• Written request
Write out every one of the items below again, word for word, without changing anything.

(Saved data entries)
++++++++++++++++++++

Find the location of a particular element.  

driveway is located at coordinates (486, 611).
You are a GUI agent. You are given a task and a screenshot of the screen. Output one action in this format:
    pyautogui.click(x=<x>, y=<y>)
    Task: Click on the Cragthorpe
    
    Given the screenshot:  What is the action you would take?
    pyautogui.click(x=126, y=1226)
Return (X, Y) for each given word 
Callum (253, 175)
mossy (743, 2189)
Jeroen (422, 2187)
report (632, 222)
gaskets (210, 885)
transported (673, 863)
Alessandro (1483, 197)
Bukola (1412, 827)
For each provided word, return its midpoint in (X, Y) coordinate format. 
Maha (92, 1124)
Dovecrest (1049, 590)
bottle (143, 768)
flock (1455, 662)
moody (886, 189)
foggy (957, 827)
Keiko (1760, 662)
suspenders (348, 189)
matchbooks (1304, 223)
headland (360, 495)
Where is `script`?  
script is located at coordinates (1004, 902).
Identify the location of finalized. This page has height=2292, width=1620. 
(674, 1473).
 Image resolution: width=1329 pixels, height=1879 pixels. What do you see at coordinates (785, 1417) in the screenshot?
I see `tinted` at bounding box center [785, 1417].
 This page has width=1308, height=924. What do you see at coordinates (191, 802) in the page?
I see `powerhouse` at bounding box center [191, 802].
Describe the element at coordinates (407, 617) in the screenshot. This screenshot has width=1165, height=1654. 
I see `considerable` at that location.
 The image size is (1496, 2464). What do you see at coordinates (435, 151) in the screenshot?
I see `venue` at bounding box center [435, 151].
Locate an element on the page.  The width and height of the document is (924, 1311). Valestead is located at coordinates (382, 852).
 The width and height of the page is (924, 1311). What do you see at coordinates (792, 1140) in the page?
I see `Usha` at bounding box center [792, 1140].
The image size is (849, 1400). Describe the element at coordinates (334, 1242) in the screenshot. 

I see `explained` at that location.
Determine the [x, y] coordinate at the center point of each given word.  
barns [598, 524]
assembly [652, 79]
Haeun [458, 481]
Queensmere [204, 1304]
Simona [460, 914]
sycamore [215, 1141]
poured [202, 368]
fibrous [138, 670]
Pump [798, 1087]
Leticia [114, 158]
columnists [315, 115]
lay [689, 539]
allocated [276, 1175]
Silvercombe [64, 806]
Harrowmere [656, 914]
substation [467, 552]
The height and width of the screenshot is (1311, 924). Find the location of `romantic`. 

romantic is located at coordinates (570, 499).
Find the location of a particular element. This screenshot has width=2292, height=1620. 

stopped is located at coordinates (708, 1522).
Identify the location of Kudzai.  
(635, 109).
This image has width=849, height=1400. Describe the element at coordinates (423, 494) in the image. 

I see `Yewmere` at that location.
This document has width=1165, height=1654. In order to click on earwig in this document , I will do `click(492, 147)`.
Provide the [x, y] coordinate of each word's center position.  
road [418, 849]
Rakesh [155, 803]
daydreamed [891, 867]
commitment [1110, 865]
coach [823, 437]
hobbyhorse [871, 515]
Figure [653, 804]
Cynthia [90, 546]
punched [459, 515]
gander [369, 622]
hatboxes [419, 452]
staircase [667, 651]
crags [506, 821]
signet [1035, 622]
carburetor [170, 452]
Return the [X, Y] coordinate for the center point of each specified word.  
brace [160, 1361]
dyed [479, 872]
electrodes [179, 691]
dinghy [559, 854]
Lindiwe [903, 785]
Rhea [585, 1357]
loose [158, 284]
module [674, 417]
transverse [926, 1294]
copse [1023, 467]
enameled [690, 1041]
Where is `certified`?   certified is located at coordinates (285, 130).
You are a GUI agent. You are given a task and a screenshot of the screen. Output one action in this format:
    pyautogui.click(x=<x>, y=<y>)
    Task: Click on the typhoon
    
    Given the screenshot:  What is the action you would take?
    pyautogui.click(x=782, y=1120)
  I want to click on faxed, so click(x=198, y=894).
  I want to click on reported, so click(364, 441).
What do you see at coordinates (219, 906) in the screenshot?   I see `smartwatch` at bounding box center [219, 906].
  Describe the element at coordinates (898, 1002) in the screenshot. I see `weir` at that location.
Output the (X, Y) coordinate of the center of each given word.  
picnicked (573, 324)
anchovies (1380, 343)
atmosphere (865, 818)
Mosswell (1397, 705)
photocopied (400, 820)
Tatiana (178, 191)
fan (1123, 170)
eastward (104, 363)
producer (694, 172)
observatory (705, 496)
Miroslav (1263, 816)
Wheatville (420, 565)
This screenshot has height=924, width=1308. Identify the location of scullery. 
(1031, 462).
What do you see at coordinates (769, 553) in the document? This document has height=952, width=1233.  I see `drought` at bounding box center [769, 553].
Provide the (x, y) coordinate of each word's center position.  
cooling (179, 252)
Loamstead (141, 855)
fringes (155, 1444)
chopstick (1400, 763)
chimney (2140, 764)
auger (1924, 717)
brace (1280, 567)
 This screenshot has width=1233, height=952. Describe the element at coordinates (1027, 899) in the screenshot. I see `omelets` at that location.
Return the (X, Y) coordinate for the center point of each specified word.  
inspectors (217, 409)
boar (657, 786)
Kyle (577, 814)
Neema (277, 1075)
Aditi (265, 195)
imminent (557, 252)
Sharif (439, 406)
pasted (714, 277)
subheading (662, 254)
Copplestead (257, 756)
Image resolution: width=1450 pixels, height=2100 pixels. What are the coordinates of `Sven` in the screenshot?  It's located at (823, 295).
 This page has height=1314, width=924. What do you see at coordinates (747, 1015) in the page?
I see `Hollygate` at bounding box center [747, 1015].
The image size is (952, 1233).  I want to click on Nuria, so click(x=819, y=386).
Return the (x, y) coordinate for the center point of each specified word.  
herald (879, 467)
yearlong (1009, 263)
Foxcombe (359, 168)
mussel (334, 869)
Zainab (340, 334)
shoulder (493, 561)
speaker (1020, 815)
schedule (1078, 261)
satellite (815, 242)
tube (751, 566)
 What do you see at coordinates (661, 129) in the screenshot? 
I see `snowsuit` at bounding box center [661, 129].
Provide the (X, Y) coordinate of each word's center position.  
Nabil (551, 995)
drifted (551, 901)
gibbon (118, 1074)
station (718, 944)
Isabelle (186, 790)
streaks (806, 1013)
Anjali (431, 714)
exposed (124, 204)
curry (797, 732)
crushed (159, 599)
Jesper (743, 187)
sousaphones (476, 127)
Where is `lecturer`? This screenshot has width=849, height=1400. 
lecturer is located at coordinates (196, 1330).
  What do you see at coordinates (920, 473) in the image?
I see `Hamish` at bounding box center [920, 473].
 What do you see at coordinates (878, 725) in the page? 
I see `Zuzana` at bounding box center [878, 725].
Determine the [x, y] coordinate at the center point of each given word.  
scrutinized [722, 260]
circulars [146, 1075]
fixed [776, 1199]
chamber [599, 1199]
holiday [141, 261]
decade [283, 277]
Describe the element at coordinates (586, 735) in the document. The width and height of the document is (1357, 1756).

++++++++++++++++++++

• Exercise output
Find the location of a particular element.  

driveway is located at coordinates (486, 611).
You are a GUI agent. You are given a task and a screenshot of the screen. Output one action in this format:
    pyautogui.click(x=<x>, y=<y>)
    Task: Click on the Cragthorpe
    
    Given the screenshot:  What is the action you would take?
    pyautogui.click(x=126, y=1226)
Return (X, Y) for each given word 
Callum (253, 175)
mossy (743, 2189)
Jeroen (422, 2187)
report (632, 222)
gaskets (210, 885)
transported (673, 863)
Alessandro (1483, 197)
Bukola (1412, 827)
For each provided word, return its midpoint in (X, Y) coordinate format. 
Maha (92, 1124)
Dovecrest (1049, 590)
bottle (143, 768)
flock (1455, 662)
moody (886, 189)
foggy (957, 827)
Keiko (1760, 662)
suspenders (348, 189)
matchbooks (1304, 223)
headland (360, 495)
Where is `script`?  
script is located at coordinates (1004, 902).
Identify the location of finalized. This page has height=2292, width=1620. 
(674, 1473).
 Image resolution: width=1329 pixels, height=1879 pixels. What do you see at coordinates (785, 1417) in the screenshot?
I see `tinted` at bounding box center [785, 1417].
 This page has width=1308, height=924. What do you see at coordinates (191, 802) in the page?
I see `powerhouse` at bounding box center [191, 802].
Describe the element at coordinates (407, 617) in the screenshot. This screenshot has width=1165, height=1654. 
I see `considerable` at that location.
 The image size is (1496, 2464). What do you see at coordinates (435, 151) in the screenshot?
I see `venue` at bounding box center [435, 151].
Locate an element on the page.  The width and height of the document is (924, 1311). Valestead is located at coordinates (382, 852).
 The width and height of the page is (924, 1311). What do you see at coordinates (792, 1140) in the page?
I see `Usha` at bounding box center [792, 1140].
The image size is (849, 1400). Describe the element at coordinates (334, 1242) in the screenshot. 

I see `explained` at that location.
Determine the [x, y] coordinate at the center point of each given word.  
barns [598, 524]
assembly [652, 79]
Haeun [458, 481]
Queensmere [204, 1304]
Simona [460, 914]
sycamore [215, 1141]
poured [202, 368]
fibrous [138, 670]
Pump [798, 1087]
Leticia [114, 158]
columnists [315, 115]
lay [689, 539]
allocated [276, 1175]
Silvercombe [64, 806]
Harrowmere [656, 914]
substation [467, 552]
The height and width of the screenshot is (1311, 924). Find the location of `romantic`. 

romantic is located at coordinates (570, 499).
Find the location of a particular element. This screenshot has width=2292, height=1620. 

stopped is located at coordinates (708, 1522).
Identify the location of Kudzai.  
(635, 109).
This image has width=849, height=1400. Describe the element at coordinates (423, 494) in the image. 

I see `Yewmere` at that location.
This document has width=1165, height=1654. In order to click on earwig in this document , I will do `click(492, 147)`.
Provide the [x, y] coordinate of each word's center position.  
road [418, 849]
Rakesh [155, 803]
daydreamed [891, 867]
commitment [1110, 865]
coach [823, 437]
hobbyhorse [871, 515]
Figure [653, 804]
Cynthia [90, 546]
punched [459, 515]
gander [369, 622]
hatboxes [419, 452]
staircase [667, 651]
crags [506, 821]
signet [1035, 622]
carburetor [170, 452]
Return the [X, Y] coordinate for the center point of each specified word.  
brace [160, 1361]
dyed [479, 872]
electrodes [179, 691]
dinghy [559, 854]
Lindiwe [903, 785]
Rhea [585, 1357]
loose [158, 284]
module [674, 417]
transverse [926, 1294]
copse [1023, 467]
enameled [690, 1041]
Where is `certified`?   certified is located at coordinates (285, 130).
You are a GUI agent. You are given a task and a screenshot of the screen. Output one action in this format:
    pyautogui.click(x=<x>, y=<y>)
    Task: Click on the typhoon
    
    Given the screenshot:  What is the action you would take?
    pyautogui.click(x=782, y=1120)
  I want to click on faxed, so click(x=198, y=894).
  I want to click on reported, so click(364, 441).
What do you see at coordinates (219, 906) in the screenshot?   I see `smartwatch` at bounding box center [219, 906].
  Describe the element at coordinates (898, 1002) in the screenshot. I see `weir` at that location.
Output the (X, Y) coordinate of the center of each given word.  
picnicked (573, 324)
anchovies (1380, 343)
atmosphere (865, 818)
Mosswell (1397, 705)
photocopied (400, 820)
Tatiana (178, 191)
fan (1123, 170)
eastward (104, 363)
producer (694, 172)
observatory (705, 496)
Miroslav (1263, 816)
Wheatville (420, 565)
This screenshot has height=924, width=1308. Identify the location of scullery. 
(1031, 462).
What do you see at coordinates (769, 553) in the document? This document has height=952, width=1233.  I see `drought` at bounding box center [769, 553].
Provide the (x, y) coordinate of each word's center position.  
cooling (179, 252)
Loamstead (141, 855)
fringes (155, 1444)
chopstick (1400, 763)
chimney (2140, 764)
auger (1924, 717)
brace (1280, 567)
 This screenshot has width=1233, height=952. Describe the element at coordinates (1027, 899) in the screenshot. I see `omelets` at that location.
Return the (X, Y) coordinate for the center point of each specified word.  
inspectors (217, 409)
boar (657, 786)
Kyle (577, 814)
Neema (277, 1075)
Aditi (265, 195)
imminent (557, 252)
Sharif (439, 406)
pasted (714, 277)
subheading (662, 254)
Copplestead (257, 756)
Image resolution: width=1450 pixels, height=2100 pixels. What are the coordinates of `Sven` in the screenshot?  It's located at (823, 295).
 This page has height=1314, width=924. What do you see at coordinates (747, 1015) in the page?
I see `Hollygate` at bounding box center [747, 1015].
The image size is (952, 1233).  I want to click on Nuria, so click(x=819, y=386).
Return the (x, y) coordinate for the center point of each specified word.  
herald (879, 467)
yearlong (1009, 263)
Foxcombe (359, 168)
mussel (334, 869)
Zainab (340, 334)
shoulder (493, 561)
speaker (1020, 815)
schedule (1078, 261)
satellite (815, 242)
tube (751, 566)
 What do you see at coordinates (661, 129) in the screenshot? 
I see `snowsuit` at bounding box center [661, 129].
Provide the (X, Y) coordinate of each word's center position.  
Nabil (551, 995)
drifted (551, 901)
gibbon (118, 1074)
station (718, 944)
Isabelle (186, 790)
streaks (806, 1013)
Anjali (431, 714)
exposed (124, 204)
curry (797, 732)
crushed (159, 599)
Jesper (743, 187)
sousaphones (476, 127)
Where is `lecturer`? This screenshot has width=849, height=1400. 
lecturer is located at coordinates (196, 1330).
  What do you see at coordinates (920, 473) in the image?
I see `Hamish` at bounding box center [920, 473].
 What do you see at coordinates (878, 725) in the page? 
I see `Zuzana` at bounding box center [878, 725].
Determine the [x, y] coordinate at the center point of each given word.  
scrutinized [722, 260]
circulars [146, 1075]
fixed [776, 1199]
chamber [599, 1199]
holiday [141, 261]
decade [283, 277]
Describe the element at coordinates (586, 735) in the document. The width and height of the document is (1357, 1756).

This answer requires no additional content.